Given records:
============================================================

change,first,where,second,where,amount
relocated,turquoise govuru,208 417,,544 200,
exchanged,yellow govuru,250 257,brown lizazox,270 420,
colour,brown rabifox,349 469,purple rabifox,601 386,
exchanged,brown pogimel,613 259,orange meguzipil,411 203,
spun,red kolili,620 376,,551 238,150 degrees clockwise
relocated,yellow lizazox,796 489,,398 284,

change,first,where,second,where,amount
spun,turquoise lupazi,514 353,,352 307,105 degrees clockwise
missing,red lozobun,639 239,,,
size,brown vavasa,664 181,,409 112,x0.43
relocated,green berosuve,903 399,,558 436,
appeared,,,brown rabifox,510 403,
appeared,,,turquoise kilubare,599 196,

============================================================

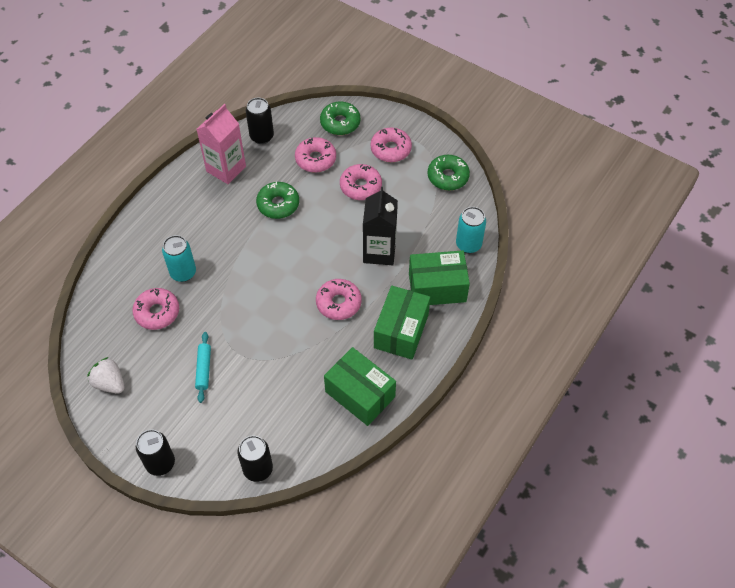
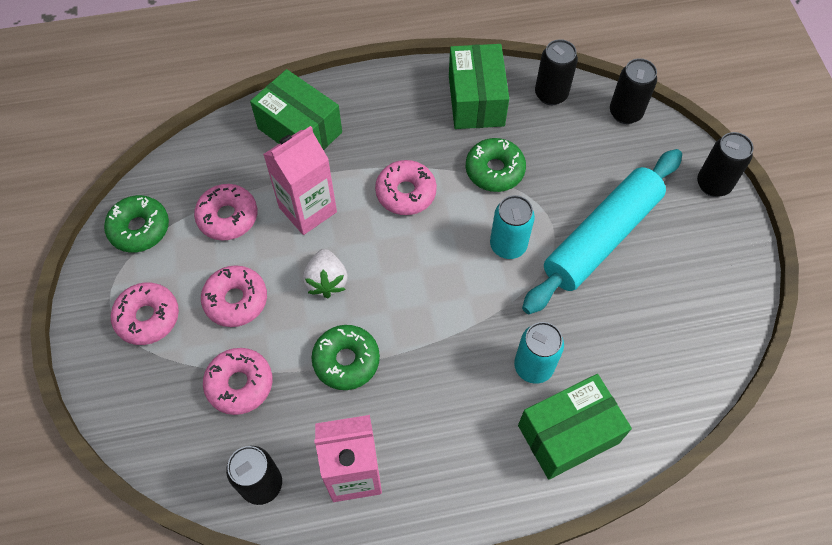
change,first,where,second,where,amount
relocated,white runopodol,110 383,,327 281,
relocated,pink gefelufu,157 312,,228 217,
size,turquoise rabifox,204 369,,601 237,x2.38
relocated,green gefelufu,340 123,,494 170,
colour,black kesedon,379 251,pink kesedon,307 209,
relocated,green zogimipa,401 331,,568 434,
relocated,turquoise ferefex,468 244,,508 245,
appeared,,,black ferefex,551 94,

============================================================

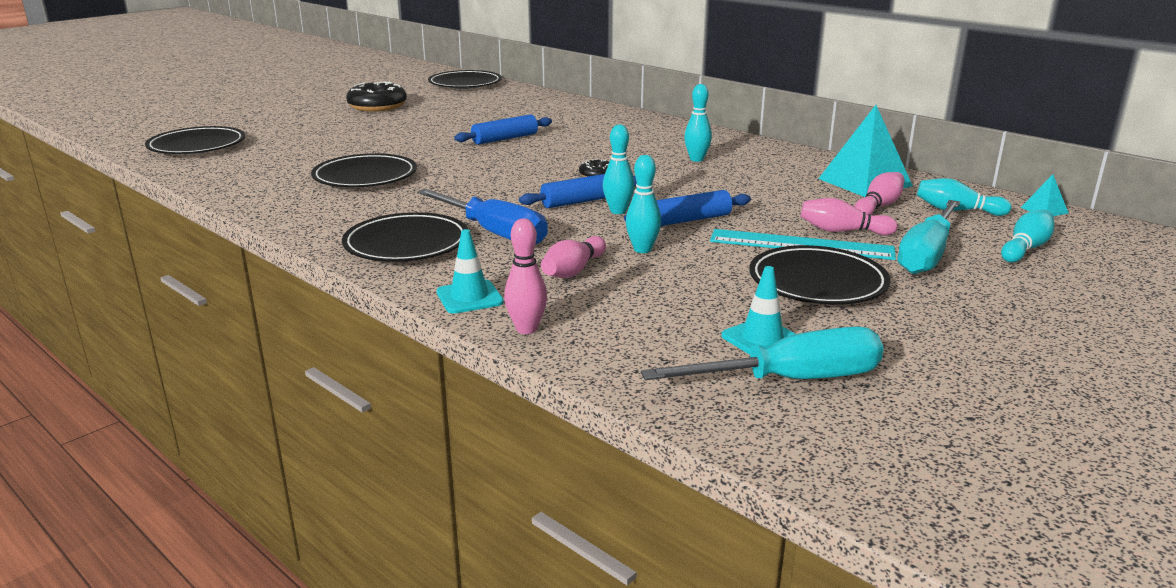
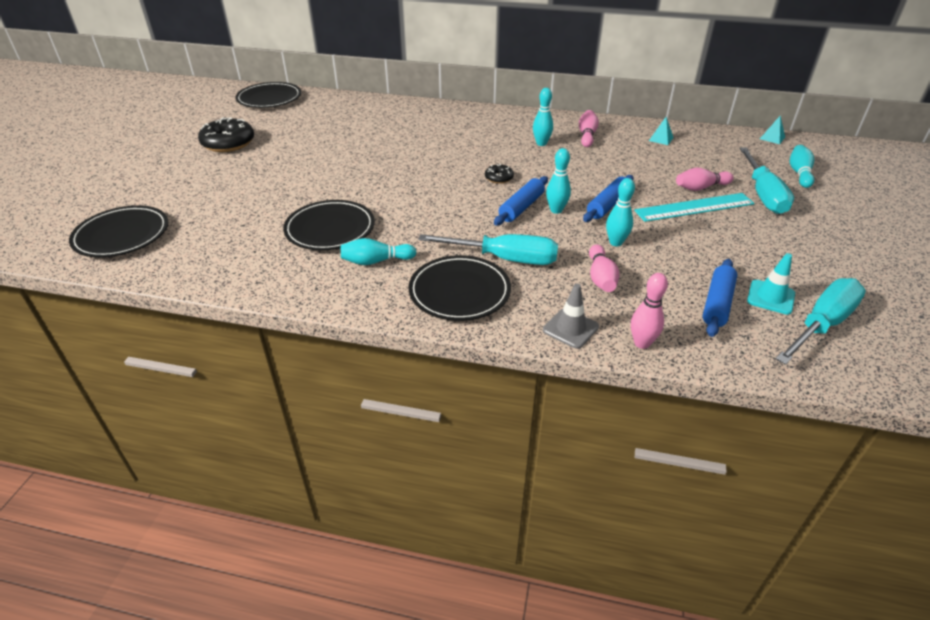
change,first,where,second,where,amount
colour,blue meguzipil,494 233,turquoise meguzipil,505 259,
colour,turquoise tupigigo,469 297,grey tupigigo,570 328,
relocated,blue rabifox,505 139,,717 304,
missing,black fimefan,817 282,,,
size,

============================================================

Exercise instructions: Would you show all lines of the material above that contain the word "exchanged"?

Answer:
exchanged,yellow govuru,250 257,brown lizazox,270 420,
exchanged,brown pogimel,613 259,orange meguzipil,411 203,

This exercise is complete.